The records below must be written out exactly, with every picture left behind.
[[ SUPPLIED RECORDS, beginning ]]
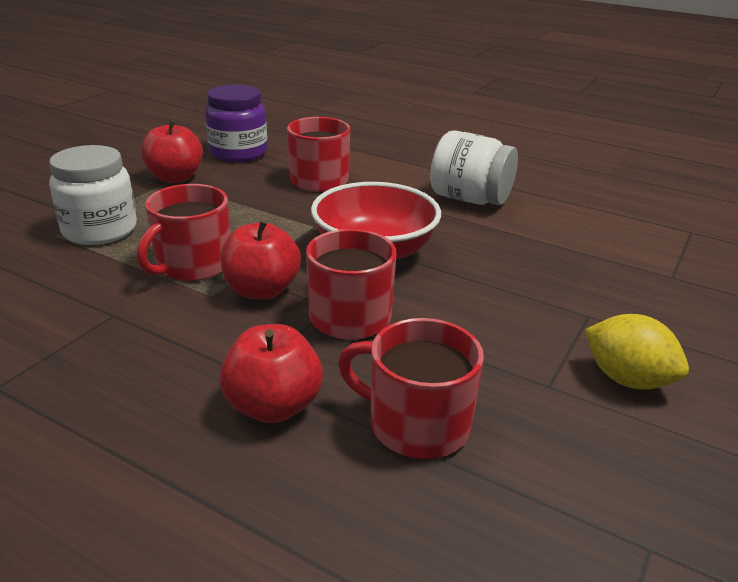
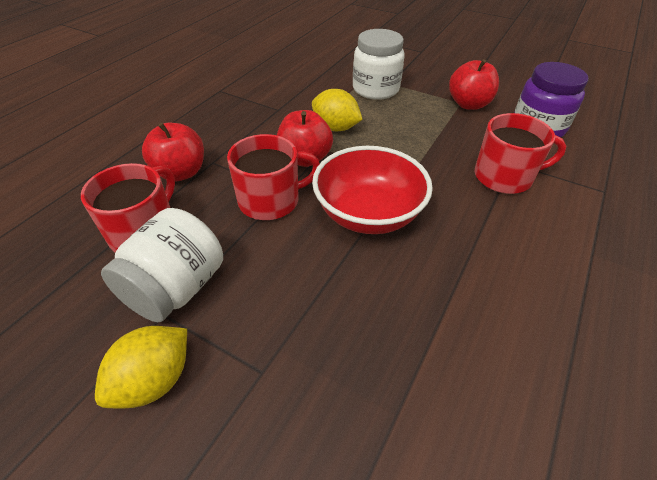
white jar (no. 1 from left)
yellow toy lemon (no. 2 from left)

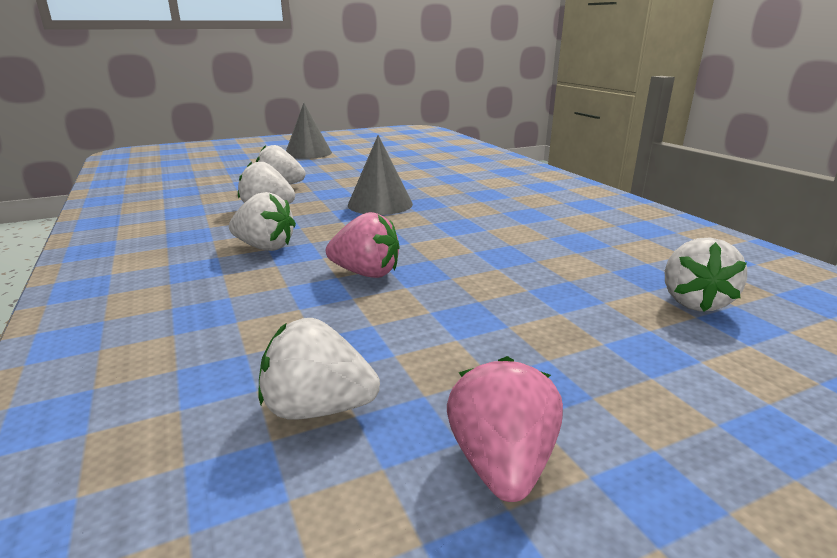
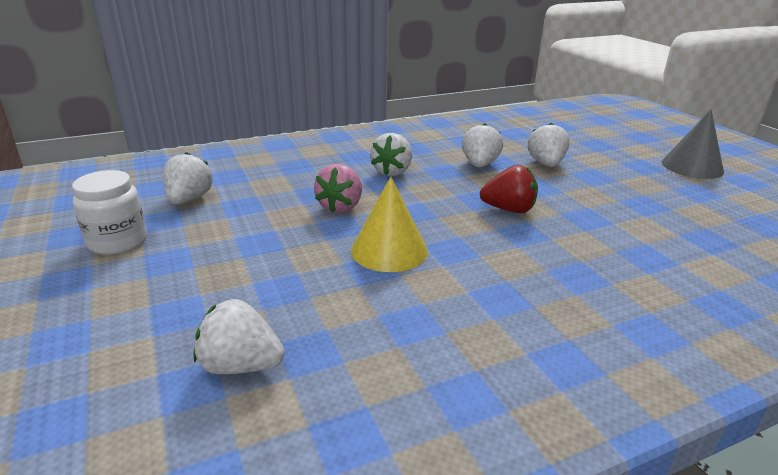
yellow solid cone
crimson strawberry
white jar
[[ SUPPLIED RECORDS, end ]]
**ANSWER TO THIS EXERCISE**
white jar (no. 1 from left)
yellow toy lemon (no. 2 from left)

yellow solid cone
crimson strawberry
white jar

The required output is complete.